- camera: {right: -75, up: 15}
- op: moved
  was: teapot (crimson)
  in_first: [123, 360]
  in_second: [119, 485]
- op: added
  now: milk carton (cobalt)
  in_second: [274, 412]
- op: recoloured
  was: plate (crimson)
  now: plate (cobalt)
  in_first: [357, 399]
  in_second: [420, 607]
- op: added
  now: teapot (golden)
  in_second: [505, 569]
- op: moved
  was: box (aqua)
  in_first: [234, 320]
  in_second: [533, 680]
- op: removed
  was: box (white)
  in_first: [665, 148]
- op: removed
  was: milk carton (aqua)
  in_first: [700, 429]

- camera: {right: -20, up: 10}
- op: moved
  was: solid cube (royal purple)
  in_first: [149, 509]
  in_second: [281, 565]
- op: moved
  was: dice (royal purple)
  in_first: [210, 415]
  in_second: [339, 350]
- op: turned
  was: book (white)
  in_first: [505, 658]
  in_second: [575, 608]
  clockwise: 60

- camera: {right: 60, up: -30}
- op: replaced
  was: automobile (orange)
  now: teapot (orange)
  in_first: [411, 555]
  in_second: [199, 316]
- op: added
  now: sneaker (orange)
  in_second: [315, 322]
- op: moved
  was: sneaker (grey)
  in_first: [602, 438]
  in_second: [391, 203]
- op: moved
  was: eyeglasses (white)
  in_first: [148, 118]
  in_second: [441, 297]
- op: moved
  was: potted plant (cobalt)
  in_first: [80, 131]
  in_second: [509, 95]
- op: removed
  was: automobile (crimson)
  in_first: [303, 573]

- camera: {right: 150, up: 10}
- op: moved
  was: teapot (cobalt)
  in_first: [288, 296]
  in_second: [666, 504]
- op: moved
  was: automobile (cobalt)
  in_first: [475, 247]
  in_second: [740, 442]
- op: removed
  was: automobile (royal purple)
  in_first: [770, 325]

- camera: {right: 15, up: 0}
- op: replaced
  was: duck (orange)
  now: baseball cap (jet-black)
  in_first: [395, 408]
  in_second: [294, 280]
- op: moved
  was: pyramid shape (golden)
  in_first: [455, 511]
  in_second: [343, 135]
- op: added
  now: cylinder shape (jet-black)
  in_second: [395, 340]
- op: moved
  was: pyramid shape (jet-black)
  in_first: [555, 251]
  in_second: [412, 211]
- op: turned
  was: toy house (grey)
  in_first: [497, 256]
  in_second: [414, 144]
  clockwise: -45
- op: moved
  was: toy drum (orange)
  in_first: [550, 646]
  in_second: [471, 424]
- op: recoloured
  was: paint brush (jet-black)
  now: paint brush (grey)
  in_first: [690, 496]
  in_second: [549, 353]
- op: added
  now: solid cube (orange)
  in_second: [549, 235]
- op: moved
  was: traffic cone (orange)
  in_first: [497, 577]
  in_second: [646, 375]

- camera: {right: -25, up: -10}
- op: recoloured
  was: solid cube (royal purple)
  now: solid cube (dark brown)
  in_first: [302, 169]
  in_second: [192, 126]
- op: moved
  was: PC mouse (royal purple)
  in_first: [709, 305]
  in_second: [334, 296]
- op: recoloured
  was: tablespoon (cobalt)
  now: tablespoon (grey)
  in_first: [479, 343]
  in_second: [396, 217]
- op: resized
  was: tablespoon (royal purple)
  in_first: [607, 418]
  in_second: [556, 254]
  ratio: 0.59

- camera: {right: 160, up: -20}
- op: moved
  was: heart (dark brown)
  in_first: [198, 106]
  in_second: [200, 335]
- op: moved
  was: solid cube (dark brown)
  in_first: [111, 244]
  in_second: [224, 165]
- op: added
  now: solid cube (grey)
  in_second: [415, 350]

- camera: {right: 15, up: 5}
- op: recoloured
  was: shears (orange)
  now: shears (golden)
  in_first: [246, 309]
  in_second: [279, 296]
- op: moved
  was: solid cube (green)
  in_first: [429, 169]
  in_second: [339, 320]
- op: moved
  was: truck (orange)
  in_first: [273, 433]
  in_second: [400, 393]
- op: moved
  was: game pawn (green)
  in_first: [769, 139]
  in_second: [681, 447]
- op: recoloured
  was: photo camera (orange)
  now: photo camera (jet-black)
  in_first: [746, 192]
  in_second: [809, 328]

◆ ◆ ◆

> About this exercise
For the word "milk", find all matching lines in the entries above and copy them out.

> Answer space
  now: milk carton (cobalt)
  was: milk carton (aqua)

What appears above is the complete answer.